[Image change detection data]
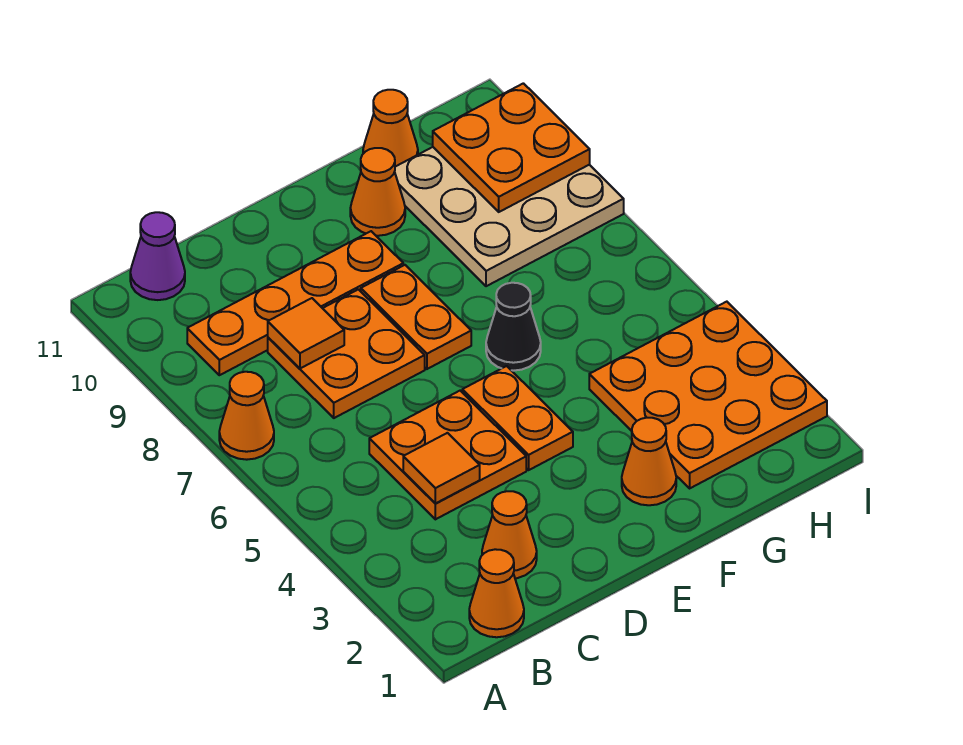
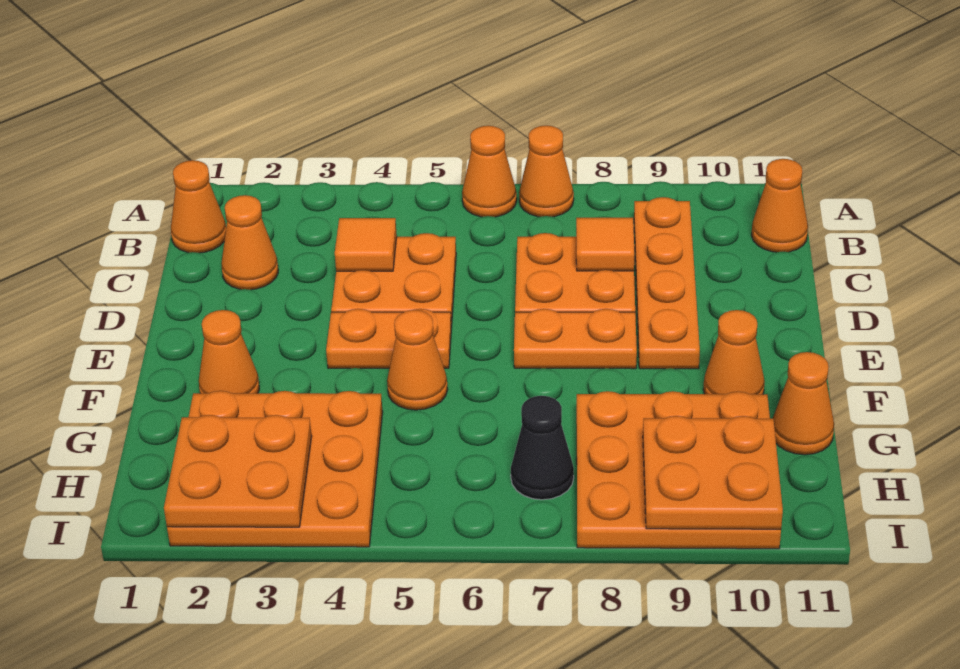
none -> orange cone A6 level 1
purple cone B11 level 1 -> orange cone B11 level 1
none -> orange cone F5 level 1
black cone F6 level 1 -> black cone H7 level 1
tan plate G8:I10 level 1 -> orange plate G8:I10 level 1
none -> orange plate H2:I3 level 2

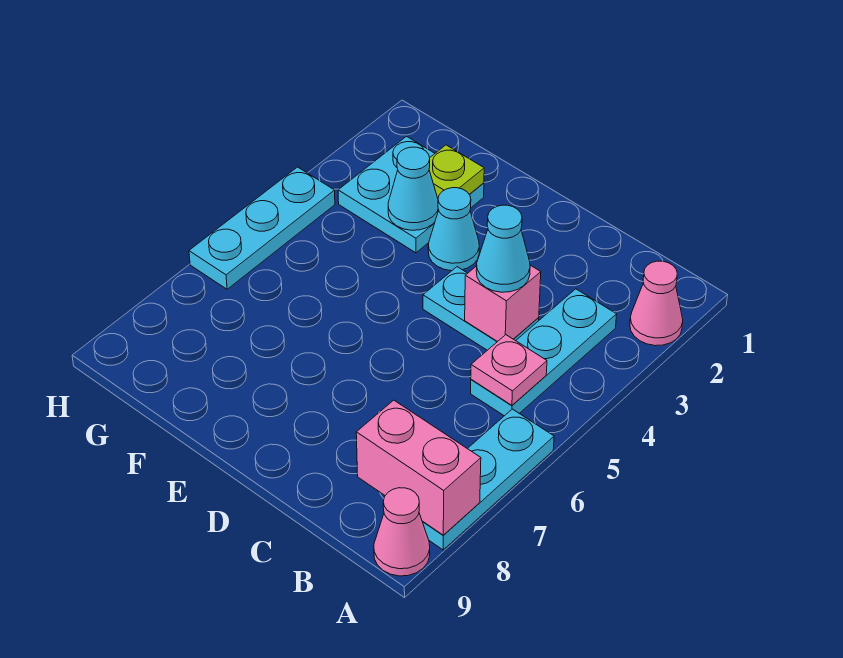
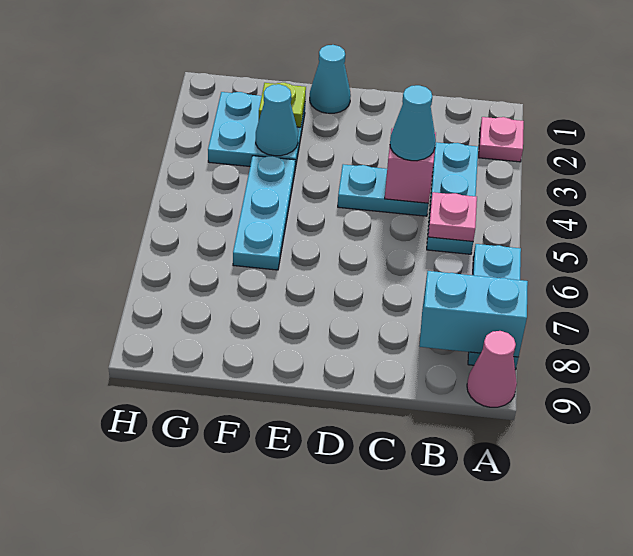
pink cone A2 level 1 -> pink plate A2 level 1
pink brick A8:B8 level 2 -> cyan brick A8:B8 level 2
cyan cone E3 level 1 -> cyan cone E1 level 1
cyan plate H4:H6 level 1 -> cyan plate F4:F6 level 1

> _PROBLEM DESCRIPTION_
Across the entries above, how many lines include the word "cone"? Give only the number.

> _EXPECTED ANSWER_
6